:: Change detection data ::
★ ★ ★ ★ ★ ★ ★

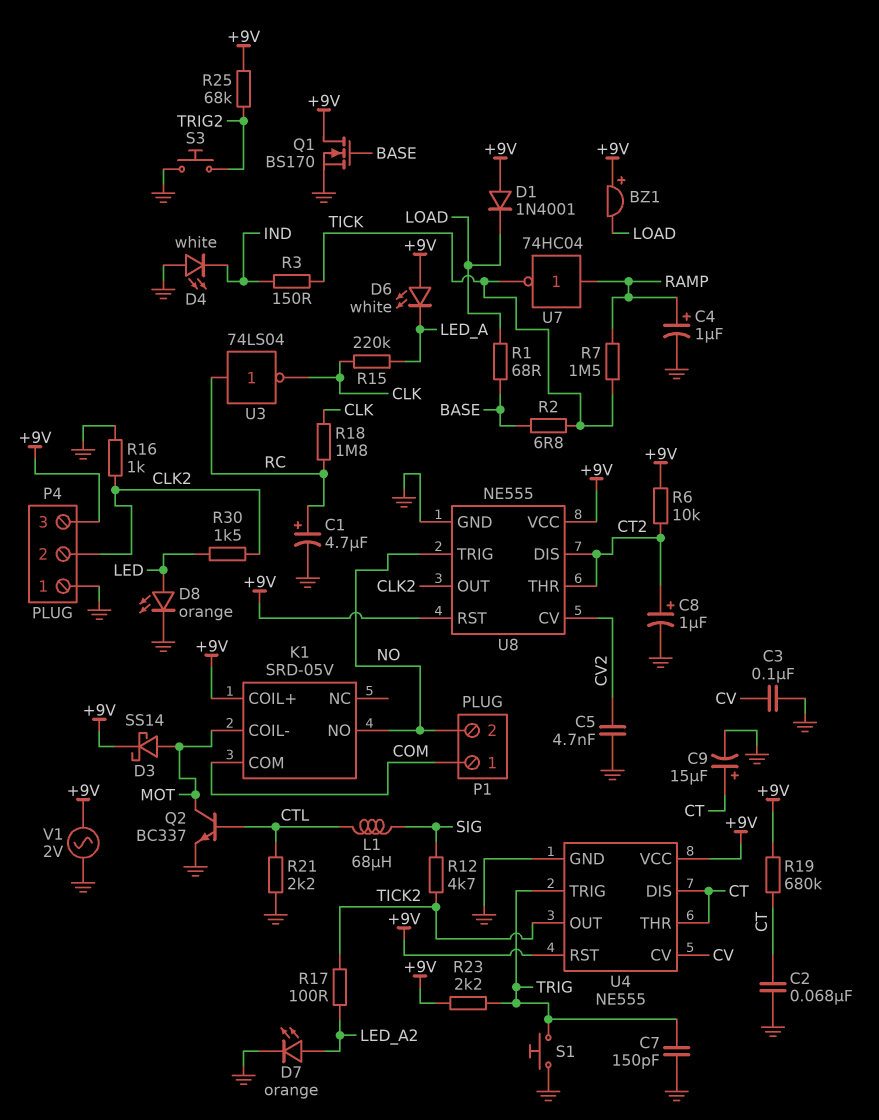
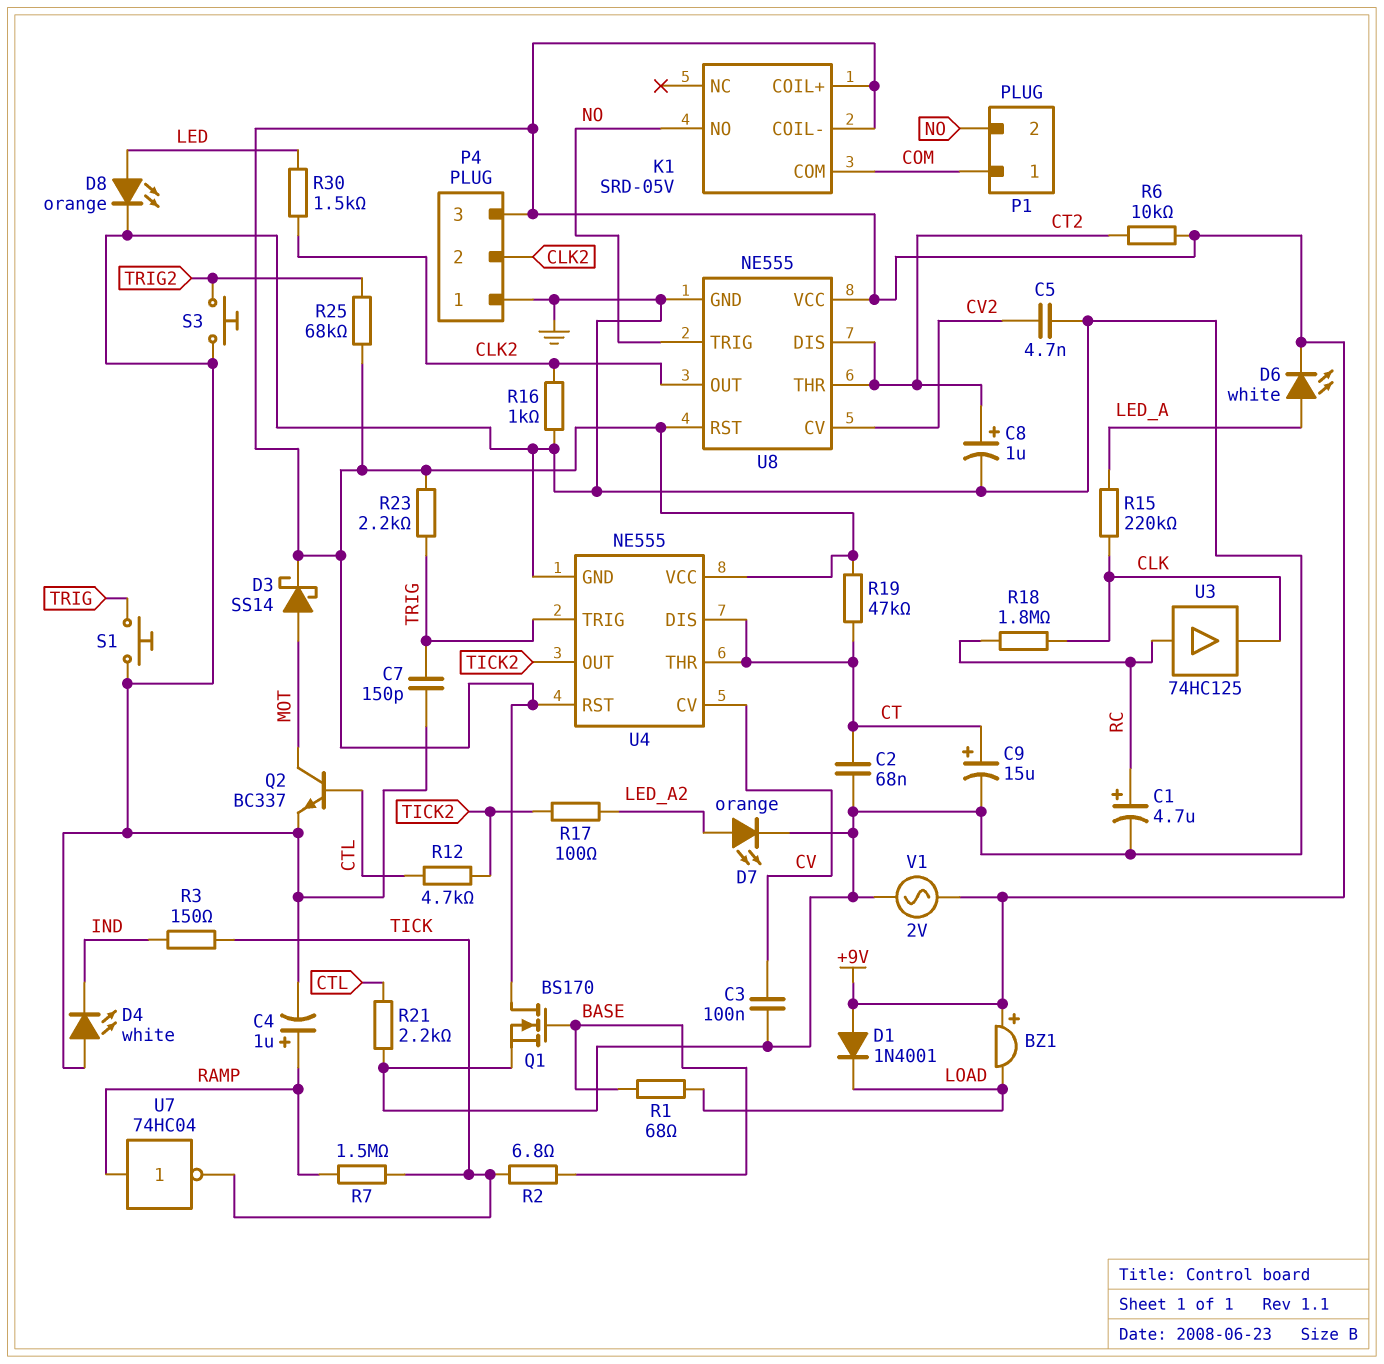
D6: LED white (A +9V, K LED_A) -> LED white (A LED_A, K +9V)
K1 pin COIL-: MOT -> +9V
L1: 68uH (CTL, SIG) -> none
R12: 4.7k (SIG, TICK2) -> 4.7k (CTL, TICK2)
R19: 680k (+9V, CT) -> 47k (+9V, CT)
U3: NOT 74LS04 (in RC, out CLK) -> buffer 74HC125 (in RC, out CLK)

★ ★ ★ ★ ★ ★ ★

:: YOUR OBJECTIVE ::
Write the data out again word for word; leave the pictures behind.

:: SOLUTION ::
D6: LED white (A +9V, K LED_A) -> LED white (A LED_A, K +9V)
K1 pin COIL-: MOT -> +9V
L1: 68uH (CTL, SIG) -> none
R12: 4.7k (SIG, TICK2) -> 4.7k (CTL, TICK2)
R19: 680k (+9V, CT) -> 47k (+9V, CT)
U3: NOT 74LS04 (in RC, out CLK) -> buffer 74HC125 (in RC, out CLK)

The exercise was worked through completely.